> [Task to complete] Using the listing below, print exactly everything from the line with "camera: 135 degrees left, 0 degrees up" down to the line with "120 degrees counterclockwise", both included, and nothing more.
-- Exercise input follows --
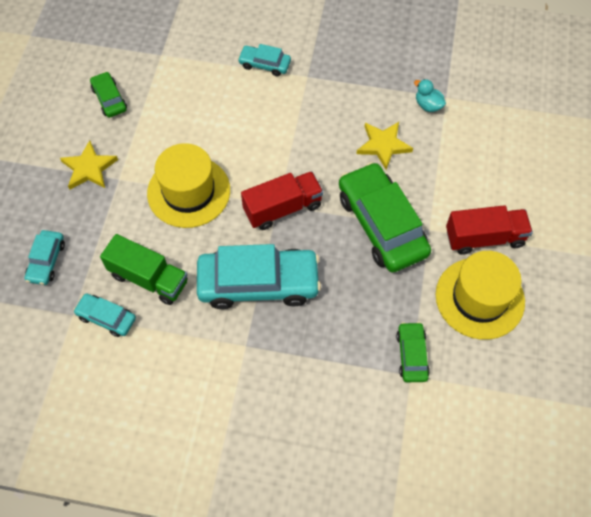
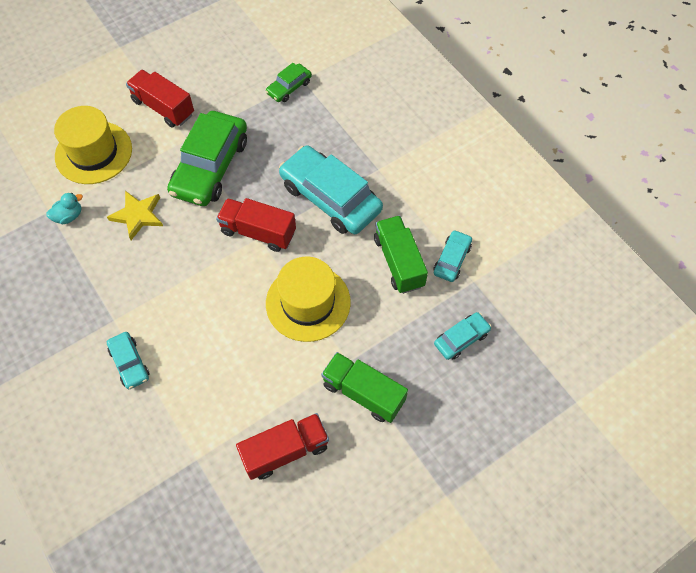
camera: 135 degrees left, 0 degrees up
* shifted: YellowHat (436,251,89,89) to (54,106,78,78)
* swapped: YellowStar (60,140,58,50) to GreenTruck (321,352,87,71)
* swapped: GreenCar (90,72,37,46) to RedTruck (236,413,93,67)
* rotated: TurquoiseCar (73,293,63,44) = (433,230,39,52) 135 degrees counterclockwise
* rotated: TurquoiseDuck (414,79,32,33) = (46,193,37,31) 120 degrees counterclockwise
-- Exercise input concluded --
-- Exercise input follows --
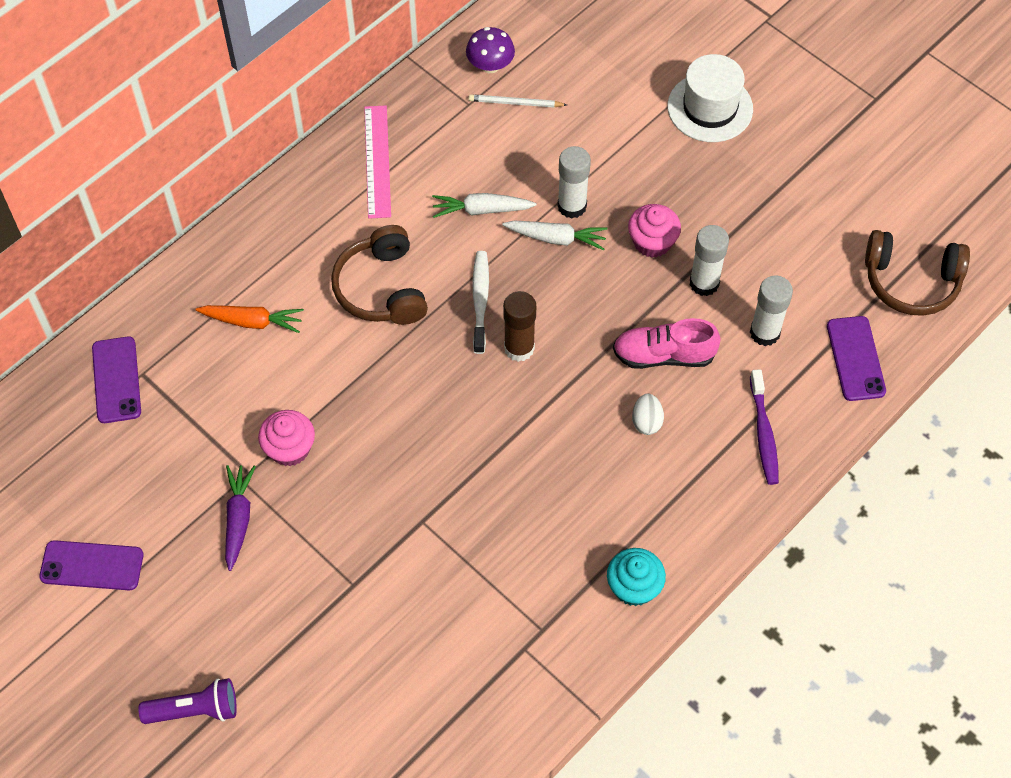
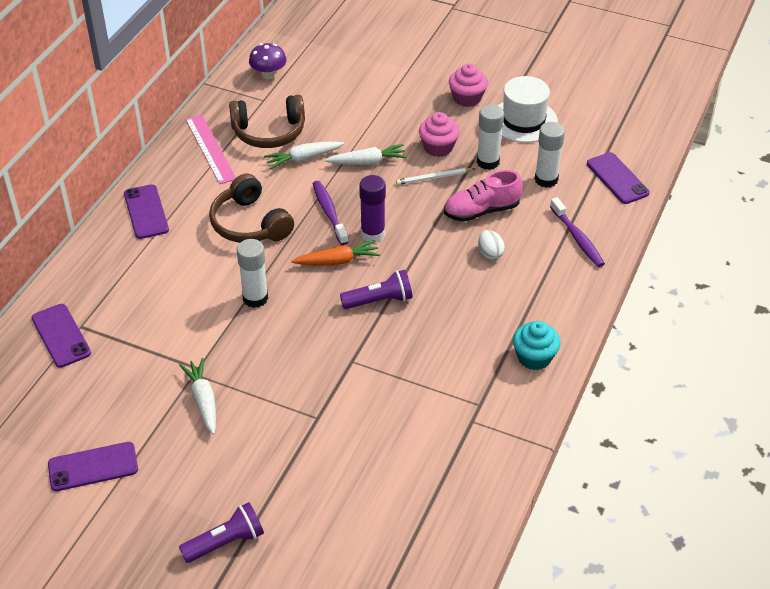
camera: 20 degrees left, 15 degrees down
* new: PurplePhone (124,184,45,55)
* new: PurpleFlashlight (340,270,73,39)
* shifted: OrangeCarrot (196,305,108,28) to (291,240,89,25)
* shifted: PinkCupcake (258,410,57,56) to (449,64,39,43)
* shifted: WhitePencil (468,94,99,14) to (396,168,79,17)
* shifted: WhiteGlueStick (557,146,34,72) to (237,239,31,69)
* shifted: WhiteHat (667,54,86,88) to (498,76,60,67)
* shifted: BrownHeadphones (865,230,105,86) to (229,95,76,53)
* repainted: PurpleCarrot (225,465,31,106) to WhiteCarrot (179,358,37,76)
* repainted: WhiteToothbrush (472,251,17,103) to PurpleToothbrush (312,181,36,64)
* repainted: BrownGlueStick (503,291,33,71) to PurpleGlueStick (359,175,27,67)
-- Exercise input concluded --
-- Exercise input follows --
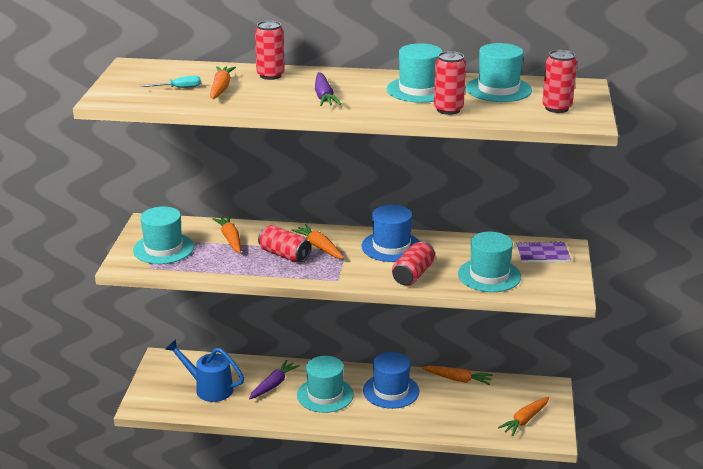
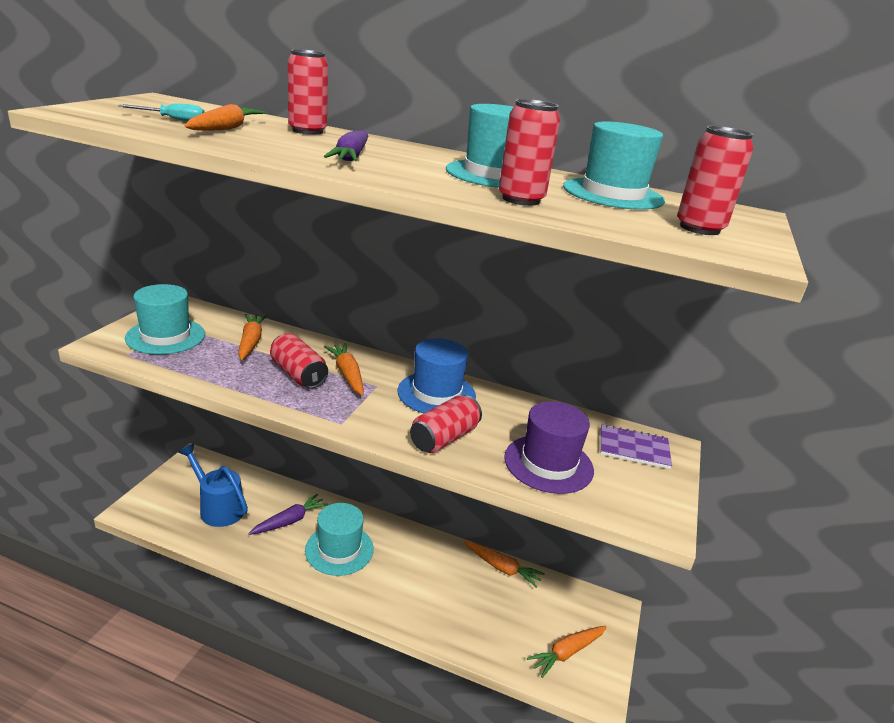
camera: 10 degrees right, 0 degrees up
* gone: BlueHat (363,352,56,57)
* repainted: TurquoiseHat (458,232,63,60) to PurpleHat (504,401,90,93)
-- Exercise input concluded --
> [Finished task]
camera: 135 degrees left, 0 degrees up
* shifted: YellowHat (436,251,89,89) to (54,106,78,78)
* swapped: YellowStar (60,140,58,50) to GreenTruck (321,352,87,71)
* swapped: GreenCar (90,72,37,46) to RedTruck (236,413,93,67)
* rotated: TurquoiseCar (73,293,63,44) = (433,230,39,52) 135 degrees counterclockwise
* rotated: TurquoiseDuck (414,79,32,33) = (46,193,37,31) 120 degrees counterclockwise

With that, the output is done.